Dataset items:
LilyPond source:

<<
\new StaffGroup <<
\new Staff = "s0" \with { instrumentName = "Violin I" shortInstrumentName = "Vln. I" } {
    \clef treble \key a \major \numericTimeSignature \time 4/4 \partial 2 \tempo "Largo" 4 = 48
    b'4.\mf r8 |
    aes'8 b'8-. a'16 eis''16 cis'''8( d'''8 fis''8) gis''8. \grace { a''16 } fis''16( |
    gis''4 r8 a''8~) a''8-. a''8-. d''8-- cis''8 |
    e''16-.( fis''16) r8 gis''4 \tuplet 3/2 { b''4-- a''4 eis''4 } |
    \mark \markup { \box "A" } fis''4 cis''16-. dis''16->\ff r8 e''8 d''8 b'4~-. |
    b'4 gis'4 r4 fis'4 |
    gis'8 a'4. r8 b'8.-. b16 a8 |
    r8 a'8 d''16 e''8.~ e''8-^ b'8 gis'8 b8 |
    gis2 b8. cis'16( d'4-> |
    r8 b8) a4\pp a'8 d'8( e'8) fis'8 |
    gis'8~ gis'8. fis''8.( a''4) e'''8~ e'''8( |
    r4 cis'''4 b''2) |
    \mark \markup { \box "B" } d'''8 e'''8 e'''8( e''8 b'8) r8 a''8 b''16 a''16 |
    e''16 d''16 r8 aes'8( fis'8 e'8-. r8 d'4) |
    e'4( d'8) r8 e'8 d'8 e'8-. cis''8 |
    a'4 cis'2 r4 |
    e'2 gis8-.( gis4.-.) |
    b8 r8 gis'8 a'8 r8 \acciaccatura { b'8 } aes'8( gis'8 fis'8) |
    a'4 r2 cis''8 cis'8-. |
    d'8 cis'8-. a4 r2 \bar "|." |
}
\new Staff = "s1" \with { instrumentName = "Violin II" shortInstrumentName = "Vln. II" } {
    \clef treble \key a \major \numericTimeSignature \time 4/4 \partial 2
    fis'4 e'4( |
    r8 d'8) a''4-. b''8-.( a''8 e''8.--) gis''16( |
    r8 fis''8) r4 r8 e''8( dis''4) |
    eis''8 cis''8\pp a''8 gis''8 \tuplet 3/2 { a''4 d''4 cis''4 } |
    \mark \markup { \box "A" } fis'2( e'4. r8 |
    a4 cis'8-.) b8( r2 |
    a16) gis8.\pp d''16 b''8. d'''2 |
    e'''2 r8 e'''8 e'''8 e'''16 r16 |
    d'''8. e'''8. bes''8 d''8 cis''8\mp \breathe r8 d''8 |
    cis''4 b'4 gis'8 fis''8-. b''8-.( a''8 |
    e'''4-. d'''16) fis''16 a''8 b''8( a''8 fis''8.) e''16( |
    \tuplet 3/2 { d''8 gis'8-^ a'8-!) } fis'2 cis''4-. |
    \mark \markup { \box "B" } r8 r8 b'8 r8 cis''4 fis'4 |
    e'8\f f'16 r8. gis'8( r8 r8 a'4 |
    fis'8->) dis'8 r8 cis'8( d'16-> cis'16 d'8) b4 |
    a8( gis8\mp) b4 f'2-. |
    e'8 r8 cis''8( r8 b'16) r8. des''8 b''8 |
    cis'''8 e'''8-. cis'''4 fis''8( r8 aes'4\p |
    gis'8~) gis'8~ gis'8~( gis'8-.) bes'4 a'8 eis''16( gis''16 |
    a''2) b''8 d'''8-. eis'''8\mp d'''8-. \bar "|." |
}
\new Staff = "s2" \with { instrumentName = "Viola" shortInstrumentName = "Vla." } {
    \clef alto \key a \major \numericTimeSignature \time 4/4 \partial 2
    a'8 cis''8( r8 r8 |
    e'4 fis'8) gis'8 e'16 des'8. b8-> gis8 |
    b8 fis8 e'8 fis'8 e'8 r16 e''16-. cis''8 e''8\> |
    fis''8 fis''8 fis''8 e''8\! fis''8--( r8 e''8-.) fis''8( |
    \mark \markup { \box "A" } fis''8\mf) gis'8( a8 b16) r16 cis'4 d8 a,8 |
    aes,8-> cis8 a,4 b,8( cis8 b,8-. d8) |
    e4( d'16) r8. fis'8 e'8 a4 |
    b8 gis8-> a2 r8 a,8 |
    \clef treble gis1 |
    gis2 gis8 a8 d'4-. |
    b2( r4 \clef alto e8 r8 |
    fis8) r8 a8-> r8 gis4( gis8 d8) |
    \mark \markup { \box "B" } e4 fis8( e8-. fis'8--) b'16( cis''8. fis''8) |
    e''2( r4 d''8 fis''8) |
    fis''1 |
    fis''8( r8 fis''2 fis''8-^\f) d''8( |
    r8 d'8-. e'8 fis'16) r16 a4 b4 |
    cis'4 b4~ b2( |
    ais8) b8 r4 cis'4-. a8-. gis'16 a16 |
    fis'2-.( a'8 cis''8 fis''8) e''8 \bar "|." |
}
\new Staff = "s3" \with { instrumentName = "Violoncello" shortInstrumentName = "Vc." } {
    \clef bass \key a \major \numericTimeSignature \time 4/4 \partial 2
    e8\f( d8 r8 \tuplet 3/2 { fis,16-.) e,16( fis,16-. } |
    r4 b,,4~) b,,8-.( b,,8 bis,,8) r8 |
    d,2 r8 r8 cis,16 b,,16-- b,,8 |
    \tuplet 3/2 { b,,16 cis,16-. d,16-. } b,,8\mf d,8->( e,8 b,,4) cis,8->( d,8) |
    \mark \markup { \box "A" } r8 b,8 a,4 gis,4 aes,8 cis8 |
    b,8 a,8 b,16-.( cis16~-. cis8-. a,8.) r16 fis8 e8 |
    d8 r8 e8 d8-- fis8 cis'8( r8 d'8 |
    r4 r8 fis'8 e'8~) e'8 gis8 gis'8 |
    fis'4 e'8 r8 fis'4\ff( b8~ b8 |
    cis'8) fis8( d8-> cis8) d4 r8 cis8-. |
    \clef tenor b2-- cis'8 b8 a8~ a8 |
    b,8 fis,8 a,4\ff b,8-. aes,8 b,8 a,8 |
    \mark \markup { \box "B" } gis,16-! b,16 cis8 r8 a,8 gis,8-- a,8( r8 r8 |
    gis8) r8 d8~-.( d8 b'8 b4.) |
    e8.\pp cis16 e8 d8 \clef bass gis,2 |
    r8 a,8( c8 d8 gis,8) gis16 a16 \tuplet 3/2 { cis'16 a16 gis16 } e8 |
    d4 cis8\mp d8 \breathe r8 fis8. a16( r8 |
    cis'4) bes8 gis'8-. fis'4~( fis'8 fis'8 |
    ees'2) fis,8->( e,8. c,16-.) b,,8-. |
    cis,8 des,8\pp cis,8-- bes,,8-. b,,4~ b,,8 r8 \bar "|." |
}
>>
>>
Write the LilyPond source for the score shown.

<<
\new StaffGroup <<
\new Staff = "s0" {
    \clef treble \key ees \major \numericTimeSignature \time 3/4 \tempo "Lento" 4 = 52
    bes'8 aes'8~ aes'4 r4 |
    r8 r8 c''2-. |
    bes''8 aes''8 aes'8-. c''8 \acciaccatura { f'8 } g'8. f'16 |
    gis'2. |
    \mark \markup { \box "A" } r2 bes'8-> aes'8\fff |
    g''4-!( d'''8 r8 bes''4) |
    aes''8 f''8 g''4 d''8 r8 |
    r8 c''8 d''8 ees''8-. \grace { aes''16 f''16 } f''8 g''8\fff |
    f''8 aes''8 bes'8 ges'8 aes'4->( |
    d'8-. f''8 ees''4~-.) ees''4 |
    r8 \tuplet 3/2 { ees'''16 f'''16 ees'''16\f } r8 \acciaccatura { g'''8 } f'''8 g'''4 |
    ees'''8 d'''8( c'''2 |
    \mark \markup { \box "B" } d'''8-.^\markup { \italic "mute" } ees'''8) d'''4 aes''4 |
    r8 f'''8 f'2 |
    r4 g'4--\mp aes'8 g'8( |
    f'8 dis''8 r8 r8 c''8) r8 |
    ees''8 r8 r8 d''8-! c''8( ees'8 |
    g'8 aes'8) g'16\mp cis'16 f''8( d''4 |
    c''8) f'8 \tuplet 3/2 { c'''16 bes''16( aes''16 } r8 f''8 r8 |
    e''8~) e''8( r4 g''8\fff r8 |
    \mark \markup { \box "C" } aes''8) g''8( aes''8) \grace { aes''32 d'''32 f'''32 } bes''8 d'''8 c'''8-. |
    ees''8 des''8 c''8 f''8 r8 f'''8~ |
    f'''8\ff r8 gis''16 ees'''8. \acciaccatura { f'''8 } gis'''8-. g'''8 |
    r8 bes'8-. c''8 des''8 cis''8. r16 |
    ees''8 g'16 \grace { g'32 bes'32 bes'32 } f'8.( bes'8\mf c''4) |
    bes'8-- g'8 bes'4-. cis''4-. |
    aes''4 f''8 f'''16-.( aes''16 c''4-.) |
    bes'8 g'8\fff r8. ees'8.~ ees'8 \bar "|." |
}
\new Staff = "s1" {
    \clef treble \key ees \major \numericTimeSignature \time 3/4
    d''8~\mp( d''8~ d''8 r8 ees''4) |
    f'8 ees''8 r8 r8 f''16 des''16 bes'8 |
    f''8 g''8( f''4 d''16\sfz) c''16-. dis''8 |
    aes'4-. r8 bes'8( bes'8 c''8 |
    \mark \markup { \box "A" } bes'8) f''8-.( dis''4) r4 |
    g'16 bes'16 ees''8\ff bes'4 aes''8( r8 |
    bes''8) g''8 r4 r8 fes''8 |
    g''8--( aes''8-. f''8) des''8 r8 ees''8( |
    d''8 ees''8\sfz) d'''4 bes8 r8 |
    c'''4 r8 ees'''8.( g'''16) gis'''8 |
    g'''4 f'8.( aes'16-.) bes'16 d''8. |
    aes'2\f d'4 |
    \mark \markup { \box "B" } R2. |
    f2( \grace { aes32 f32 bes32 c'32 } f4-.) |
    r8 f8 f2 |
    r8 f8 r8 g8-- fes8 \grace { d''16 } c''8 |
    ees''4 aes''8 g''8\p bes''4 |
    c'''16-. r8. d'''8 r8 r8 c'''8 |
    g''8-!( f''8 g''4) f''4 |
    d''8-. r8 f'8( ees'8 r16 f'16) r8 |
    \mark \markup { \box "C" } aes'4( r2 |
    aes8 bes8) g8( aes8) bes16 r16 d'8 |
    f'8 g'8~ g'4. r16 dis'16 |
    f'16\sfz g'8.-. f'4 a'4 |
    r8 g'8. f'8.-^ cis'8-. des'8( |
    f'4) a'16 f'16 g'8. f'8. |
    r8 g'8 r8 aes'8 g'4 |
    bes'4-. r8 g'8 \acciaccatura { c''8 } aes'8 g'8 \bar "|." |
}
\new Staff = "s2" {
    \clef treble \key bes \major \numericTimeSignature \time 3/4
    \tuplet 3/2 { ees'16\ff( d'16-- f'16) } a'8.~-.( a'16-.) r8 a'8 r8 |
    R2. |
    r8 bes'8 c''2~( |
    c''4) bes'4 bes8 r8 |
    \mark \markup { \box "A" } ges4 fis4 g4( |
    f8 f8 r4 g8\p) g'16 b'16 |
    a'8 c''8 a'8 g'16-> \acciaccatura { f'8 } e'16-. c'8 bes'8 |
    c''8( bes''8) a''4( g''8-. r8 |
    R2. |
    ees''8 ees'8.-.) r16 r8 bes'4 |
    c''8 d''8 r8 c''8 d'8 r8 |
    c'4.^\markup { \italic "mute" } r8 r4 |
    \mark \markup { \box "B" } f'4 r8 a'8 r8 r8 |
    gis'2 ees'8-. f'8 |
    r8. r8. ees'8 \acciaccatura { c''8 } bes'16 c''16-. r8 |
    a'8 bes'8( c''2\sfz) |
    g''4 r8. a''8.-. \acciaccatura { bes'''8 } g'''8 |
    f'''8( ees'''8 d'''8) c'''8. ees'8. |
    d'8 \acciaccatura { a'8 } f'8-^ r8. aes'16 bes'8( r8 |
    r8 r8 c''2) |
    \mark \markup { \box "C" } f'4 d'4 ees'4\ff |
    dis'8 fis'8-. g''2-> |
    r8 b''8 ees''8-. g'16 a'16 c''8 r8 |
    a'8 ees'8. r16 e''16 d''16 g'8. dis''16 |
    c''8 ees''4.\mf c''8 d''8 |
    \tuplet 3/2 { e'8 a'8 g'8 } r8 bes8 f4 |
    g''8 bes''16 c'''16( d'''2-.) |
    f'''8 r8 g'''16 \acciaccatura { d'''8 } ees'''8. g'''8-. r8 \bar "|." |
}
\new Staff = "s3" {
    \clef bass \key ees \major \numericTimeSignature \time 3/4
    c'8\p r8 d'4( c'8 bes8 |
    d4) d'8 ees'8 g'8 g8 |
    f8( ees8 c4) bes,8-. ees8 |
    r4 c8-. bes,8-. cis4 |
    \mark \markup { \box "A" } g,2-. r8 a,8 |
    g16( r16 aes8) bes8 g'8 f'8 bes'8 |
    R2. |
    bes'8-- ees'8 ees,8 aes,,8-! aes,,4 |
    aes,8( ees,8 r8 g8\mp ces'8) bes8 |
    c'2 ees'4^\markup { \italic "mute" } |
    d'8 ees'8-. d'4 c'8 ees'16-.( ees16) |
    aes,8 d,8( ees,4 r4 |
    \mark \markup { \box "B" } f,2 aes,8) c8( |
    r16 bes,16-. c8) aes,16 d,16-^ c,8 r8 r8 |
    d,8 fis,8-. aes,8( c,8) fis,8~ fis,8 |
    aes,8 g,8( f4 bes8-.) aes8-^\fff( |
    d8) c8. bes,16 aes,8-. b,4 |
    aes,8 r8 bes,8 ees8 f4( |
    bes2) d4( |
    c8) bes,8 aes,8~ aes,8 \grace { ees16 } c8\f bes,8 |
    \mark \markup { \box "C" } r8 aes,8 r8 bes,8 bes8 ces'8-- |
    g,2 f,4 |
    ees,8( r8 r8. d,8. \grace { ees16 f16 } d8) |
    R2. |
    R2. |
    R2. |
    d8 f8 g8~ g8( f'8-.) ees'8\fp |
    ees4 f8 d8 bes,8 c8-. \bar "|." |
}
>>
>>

- _Task objective_: Pull out every line of the listing above that contains the word "LilyPond".

- _Full answer_:
LilyPond source:
Write the LilyPond source for the score shown.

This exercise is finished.